RECORDS FOR THIS EXERCISE.
-=-=-
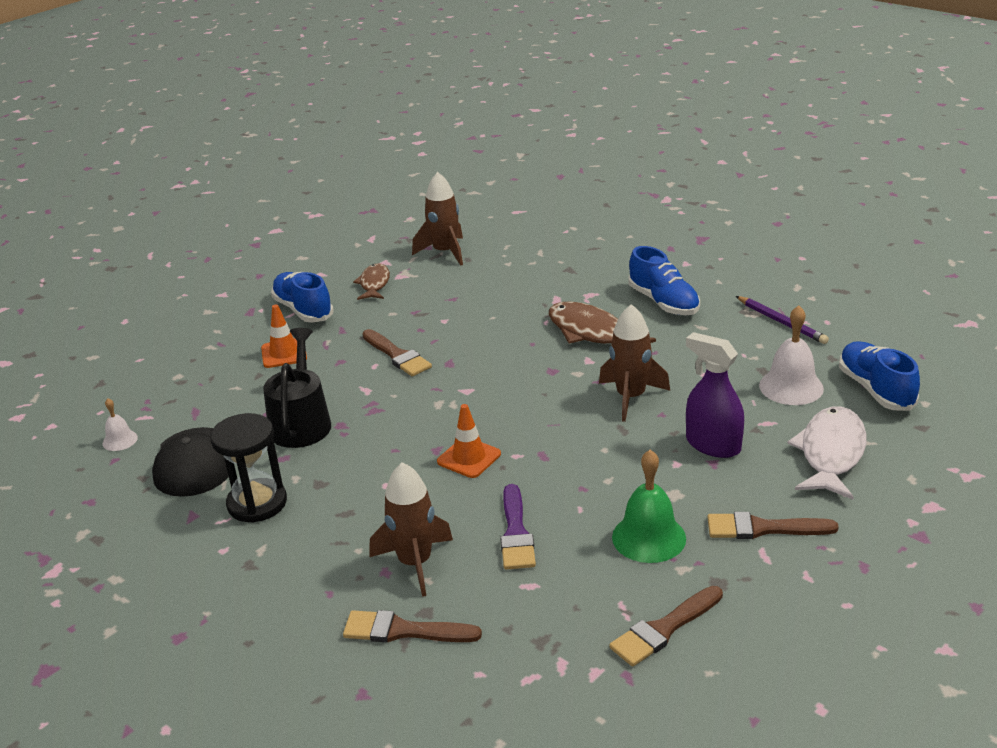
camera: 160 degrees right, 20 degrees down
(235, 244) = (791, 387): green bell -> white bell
-=-=-
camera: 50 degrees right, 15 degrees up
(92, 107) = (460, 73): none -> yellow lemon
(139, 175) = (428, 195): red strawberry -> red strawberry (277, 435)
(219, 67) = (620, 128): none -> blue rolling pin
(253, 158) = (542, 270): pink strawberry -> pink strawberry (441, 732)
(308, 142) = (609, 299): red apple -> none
-=-=-
PROBLEM REQUIREMENTS.
Look over the records above, and wherever a line contains the string "strawberry", copy that line.

PROBLEM SOLUTION.
(139, 175) = (428, 195): red strawberry -> red strawberry (277, 435)
(253, 158) = (542, 270): pink strawberry -> pink strawberry (441, 732)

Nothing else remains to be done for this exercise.